[INSTRUCTIONS TO FOLLOW]: Across the entries that follow, count the lines with the string "vase" and reply with that count alone.

[TASK MATERIAL]:
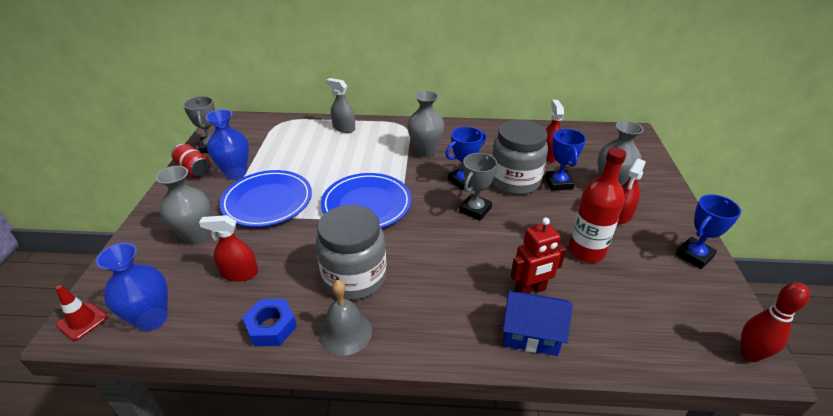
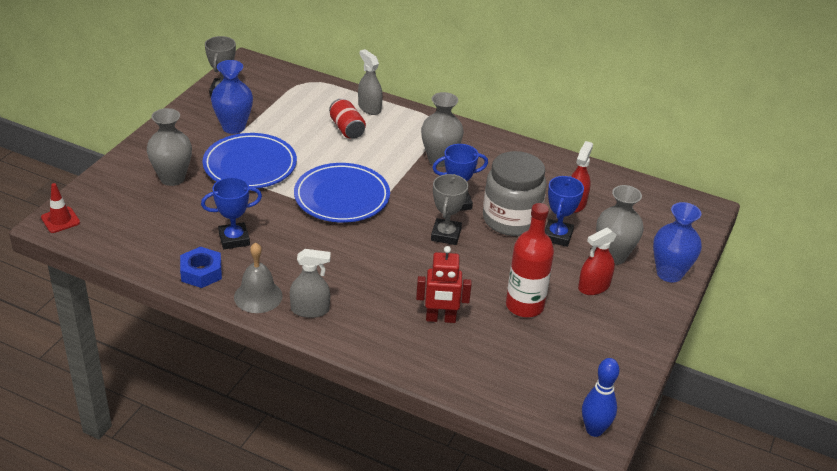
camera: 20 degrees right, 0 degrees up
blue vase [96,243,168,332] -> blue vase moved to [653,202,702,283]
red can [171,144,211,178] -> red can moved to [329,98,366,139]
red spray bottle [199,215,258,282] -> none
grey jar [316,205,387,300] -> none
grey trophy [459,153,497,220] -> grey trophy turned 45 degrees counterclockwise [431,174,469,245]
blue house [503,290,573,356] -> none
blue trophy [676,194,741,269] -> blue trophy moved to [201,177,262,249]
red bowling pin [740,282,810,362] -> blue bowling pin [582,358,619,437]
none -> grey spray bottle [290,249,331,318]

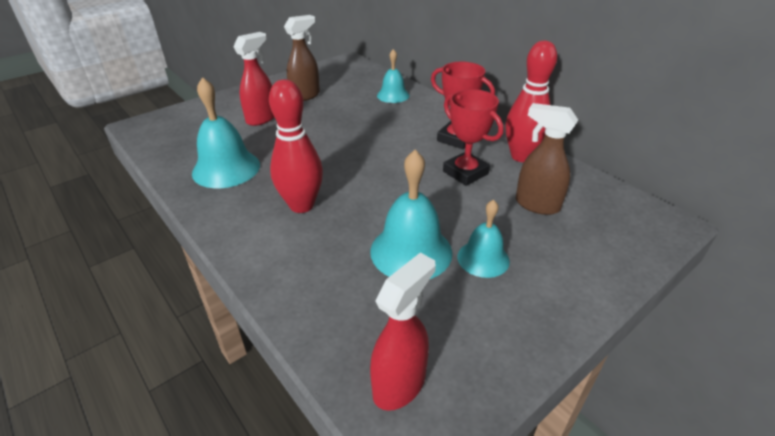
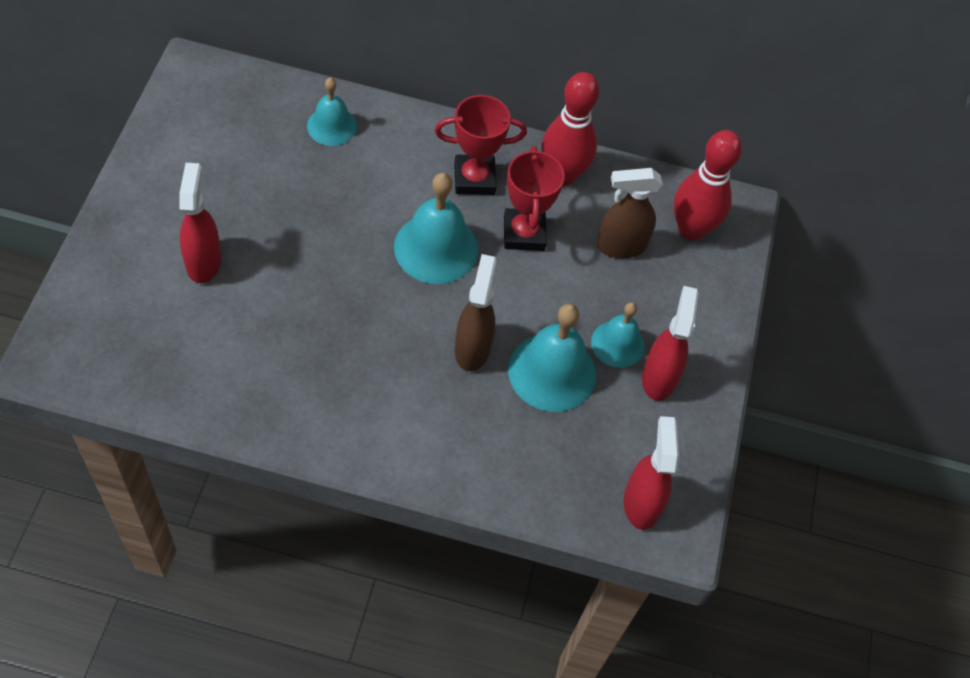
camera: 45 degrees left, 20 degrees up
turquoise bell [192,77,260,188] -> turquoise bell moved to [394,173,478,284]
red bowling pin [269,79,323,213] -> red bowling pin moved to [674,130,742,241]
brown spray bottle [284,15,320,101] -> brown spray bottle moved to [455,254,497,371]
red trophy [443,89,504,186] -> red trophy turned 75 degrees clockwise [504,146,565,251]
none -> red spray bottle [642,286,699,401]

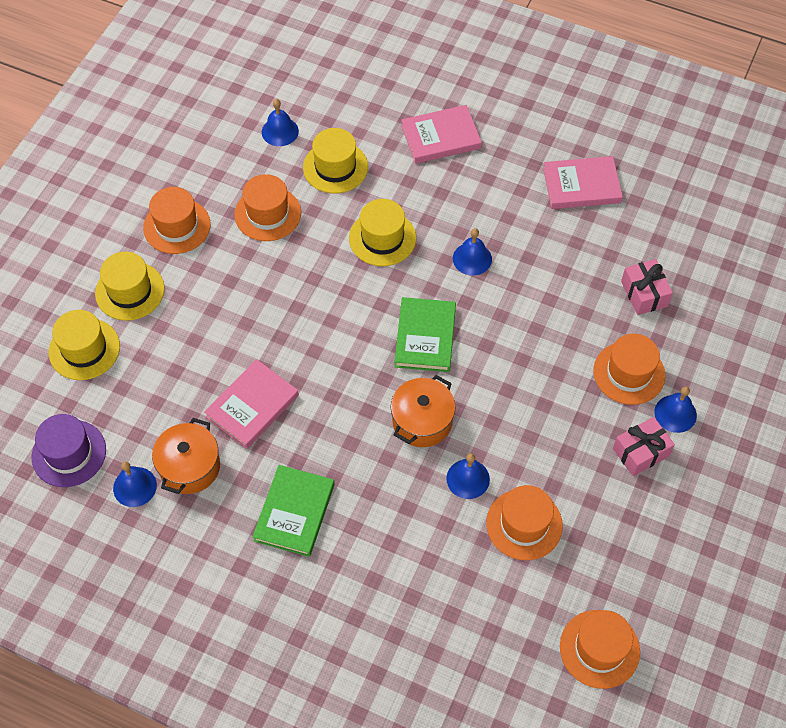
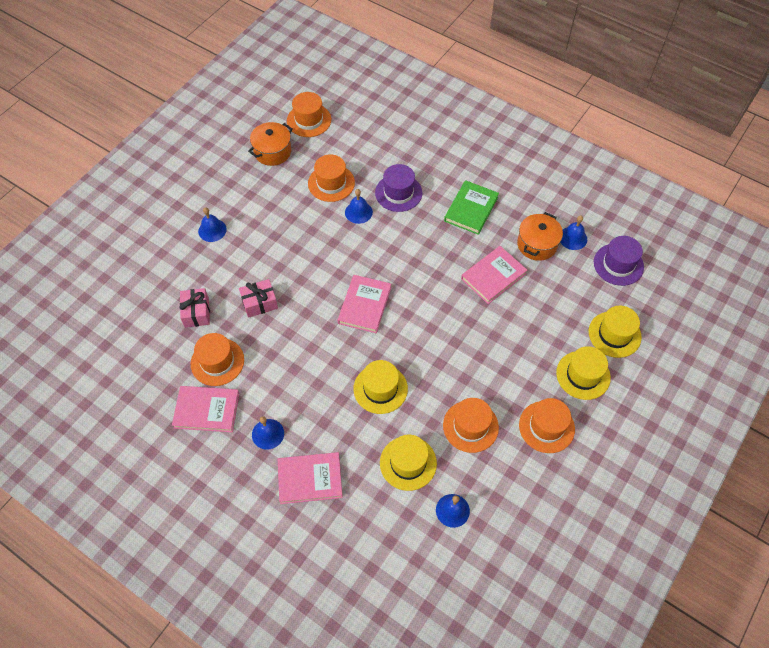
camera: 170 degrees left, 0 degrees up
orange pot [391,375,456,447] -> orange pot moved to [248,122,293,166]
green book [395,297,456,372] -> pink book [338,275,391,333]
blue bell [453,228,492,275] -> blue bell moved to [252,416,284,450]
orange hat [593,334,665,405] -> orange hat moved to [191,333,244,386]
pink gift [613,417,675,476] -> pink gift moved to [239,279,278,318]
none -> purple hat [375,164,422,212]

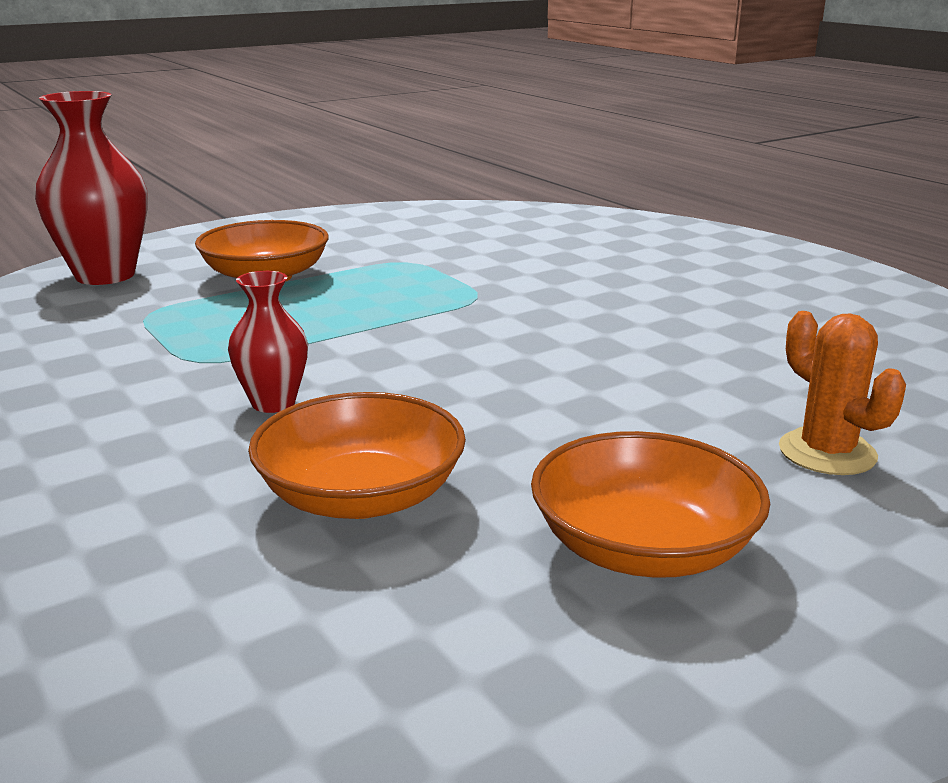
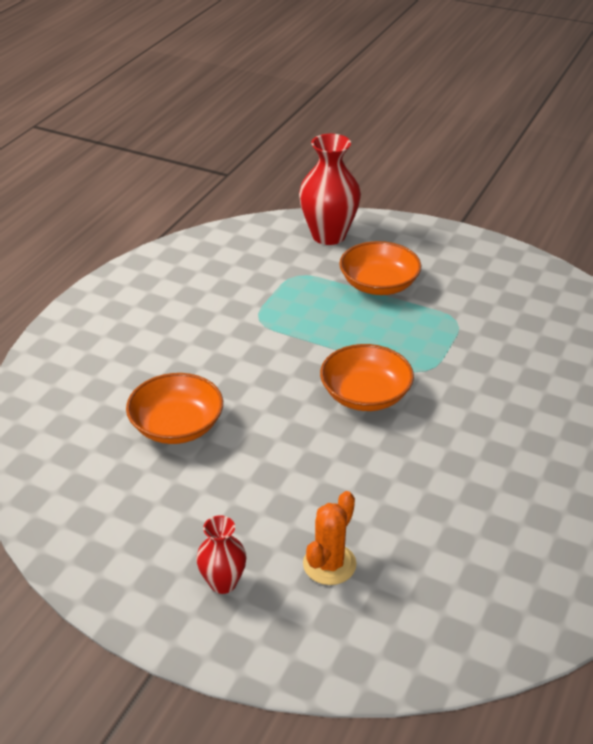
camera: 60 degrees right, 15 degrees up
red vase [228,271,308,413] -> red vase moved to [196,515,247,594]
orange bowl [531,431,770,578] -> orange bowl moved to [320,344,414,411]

[SOLUTION]: 2